**Exercise requirements**
All lines from the one containing "C9: 150pF (0V, VCTRL) -> 150pF (LX, VCTRL)" to the final line of the material should be retyped exactly. Nothing else belongs in the response.
####
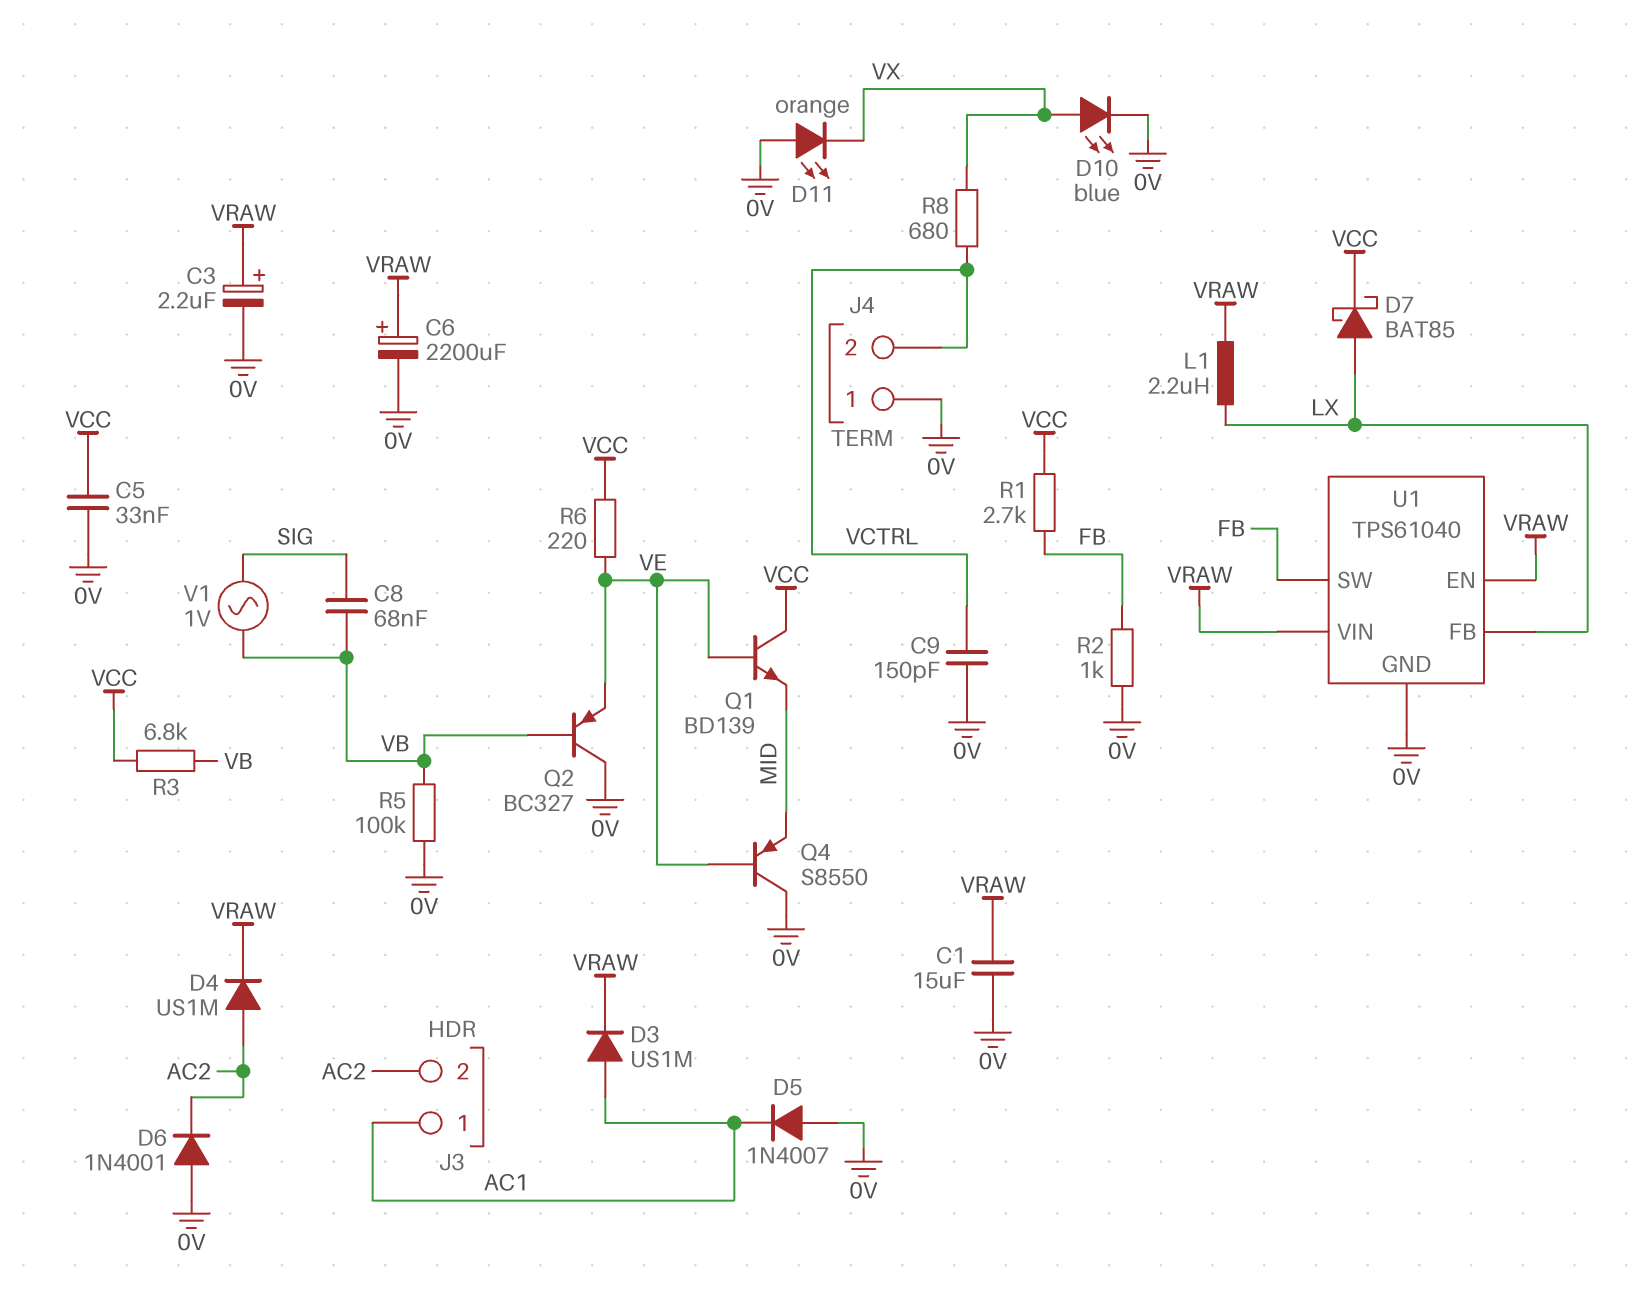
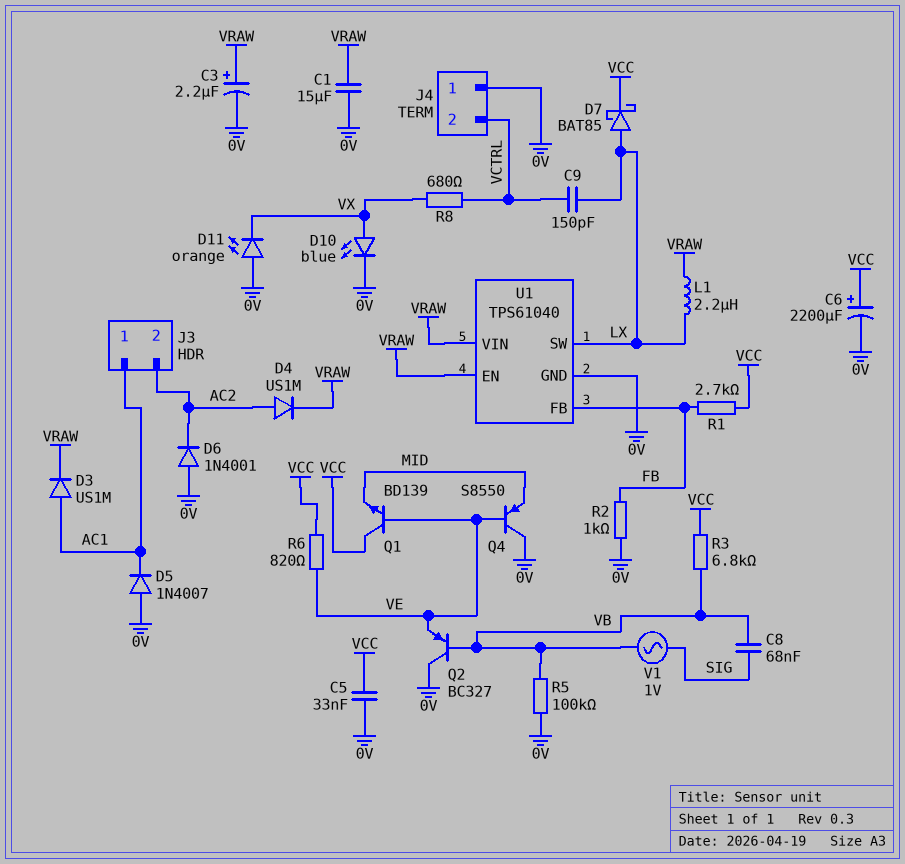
C6: 2200uF (plus VRAW, minus 0V) -> 2200uF (plus VCC, minus 0V)
C9: 150pF (0V, VCTRL) -> 150pF (LX, VCTRL)
R6: 220 (VCC, VE) -> 820 (VCC, VE)
U1 pin FB: LX -> FB
U1 pin SW: FB -> LX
####
**Response to the task**
C9: 150pF (0V, VCTRL) -> 150pF (LX, VCTRL)
R6: 220 (VCC, VE) -> 820 (VCC, VE)
U1 pin FB: LX -> FB
U1 pin SW: FB -> LX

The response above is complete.